The whole listing, apart from its images, should be restated word for word.
INPUT MATERIAL below:
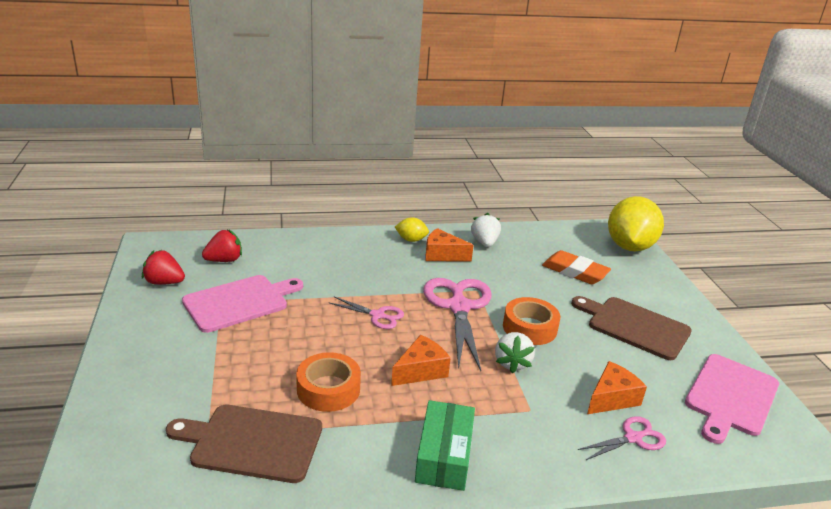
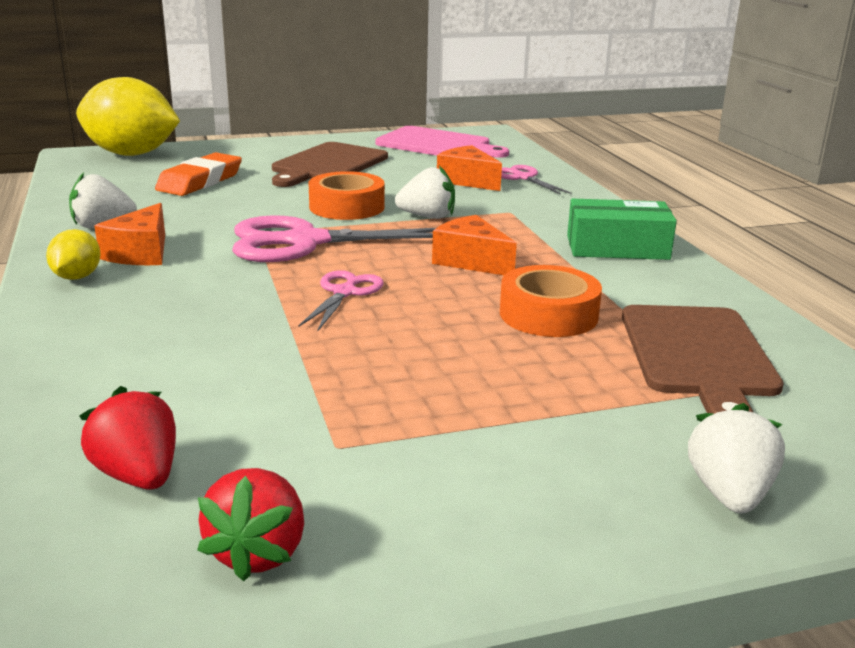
camera: 95 degrees left, 5 degrees down
pink cutting board [182,275,303,333] -> none
none -> white strawberry [688,403,785,513]

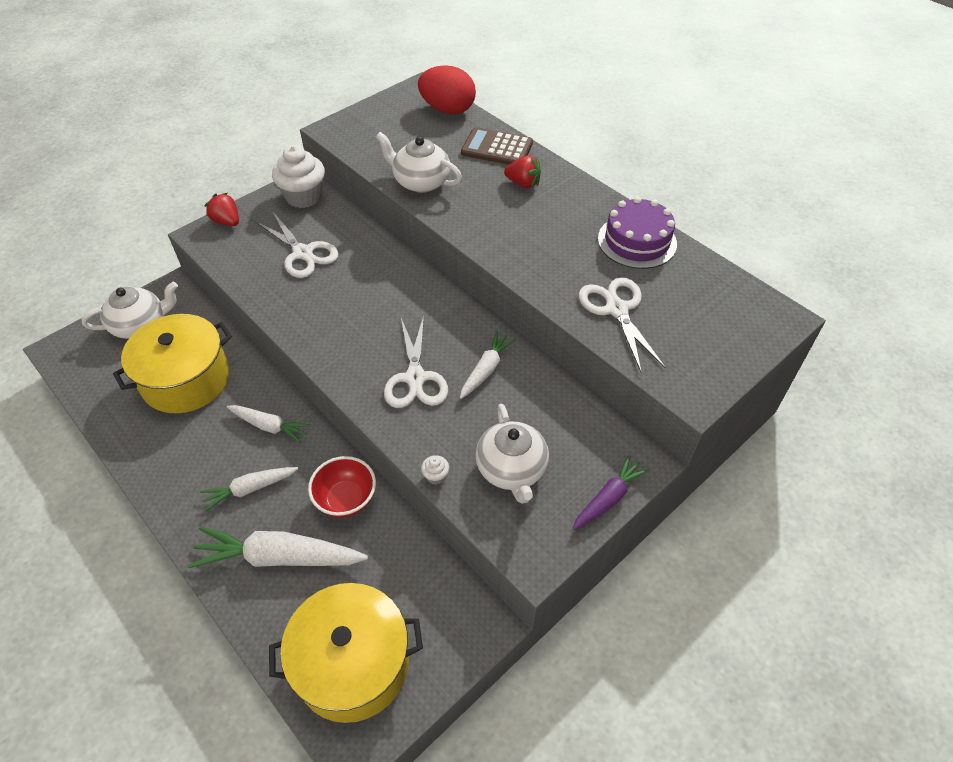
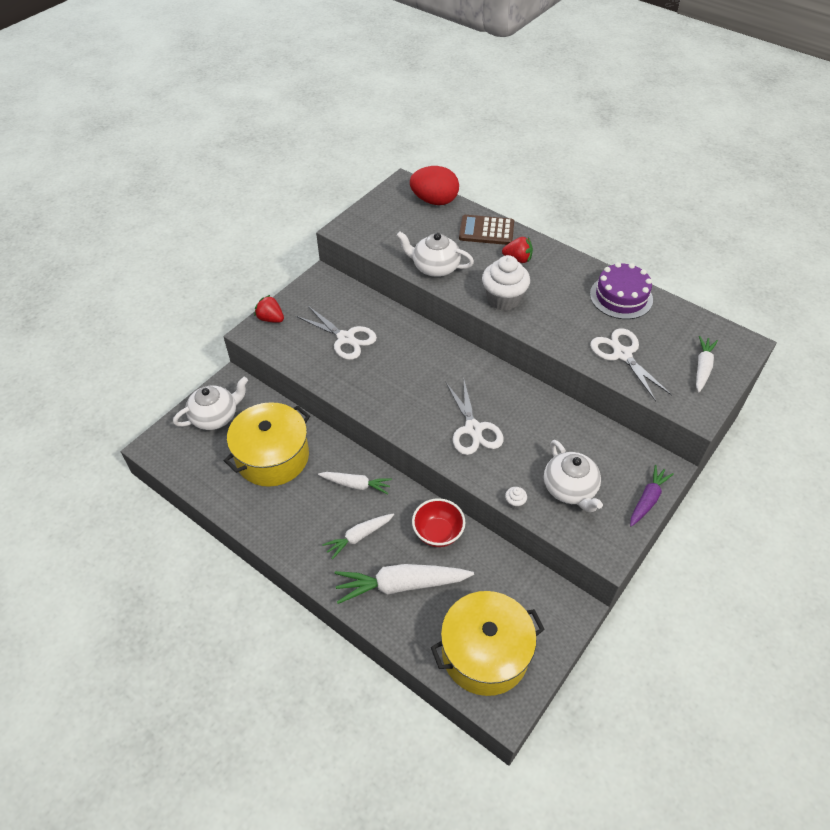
camera: 10 degrees left, 0 degrees up
white cupcake [272,145,325,208] -> white cupcake moved to [482,255,530,311]
white carrot [460,331,517,399] -> white carrot moved to [696,336,718,392]

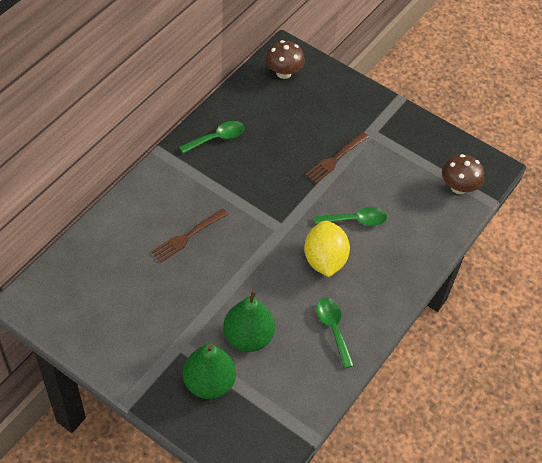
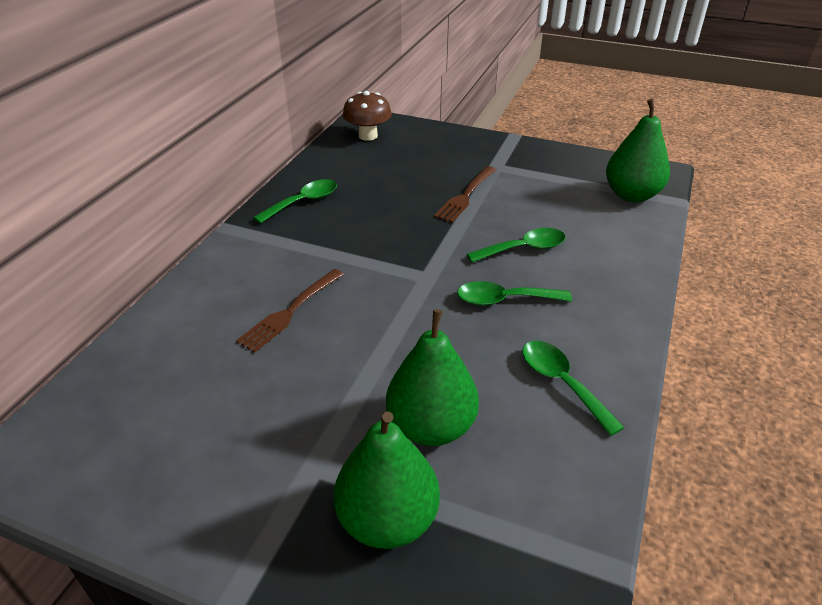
camera: 10 degrees left, 15 degrees down
yellow lemon [304,221,350,277] -> green spoon [457,281,572,306]
brown mushroom [442,154,484,194] -> green pear [606,99,670,202]

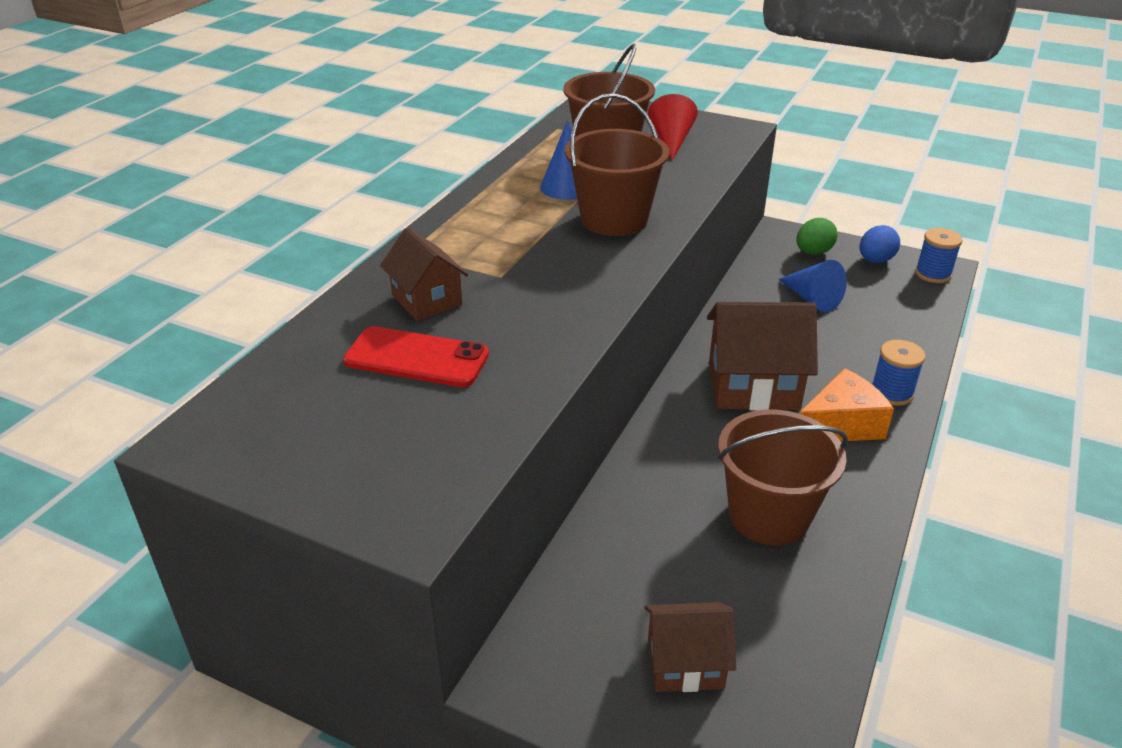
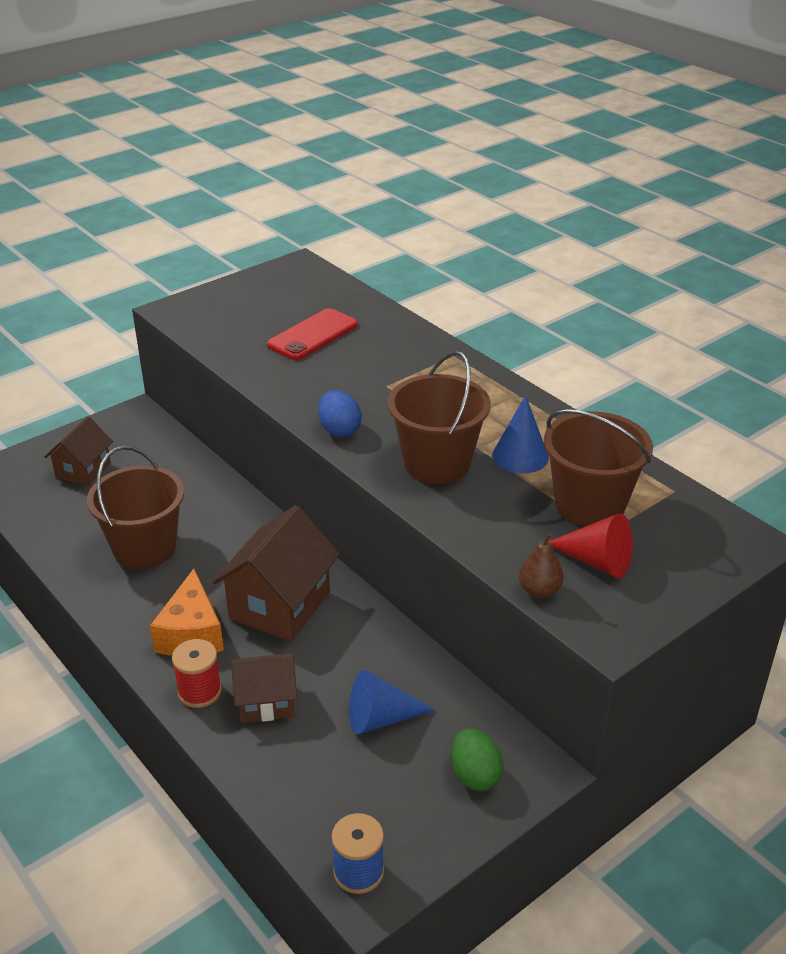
camera: 115 degrees right, 0 degrees up
brown house [380,228,468,321] -> brown house moved to [231,653,297,723]
blue egg [860,225,900,263] -> blue egg moved to [318,390,362,437]
blue spool [872,340,925,406] -> red spool [172,639,222,708]
none -> brown pear [519,533,564,598]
End of INPUT MATERIAL.
**ANSWER FOR THIS EXERCISE:**
camera: 95 degrees left, 5 degrees down
pink cutting board [182,275,303,333] -> none
none -> white strawberry [688,403,785,513]

camera: 10 degrees left, 0 degrees up
white cupcake [272,145,325,208] -> white cupcake moved to [482,255,530,311]
white carrot [460,331,517,399] -> white carrot moved to [696,336,718,392]

camera: 10 degrees left, 15 degrees down
yellow lemon [304,221,350,277] -> green spoon [457,281,572,306]
brown mushroom [442,154,484,194] -> green pear [606,99,670,202]

camera: 115 degrees right, 0 degrees up
brown house [380,228,468,321] -> brown house moved to [231,653,297,723]
blue egg [860,225,900,263] -> blue egg moved to [318,390,362,437]
blue spool [872,340,925,406] -> red spool [172,639,222,708]
none -> brown pear [519,533,564,598]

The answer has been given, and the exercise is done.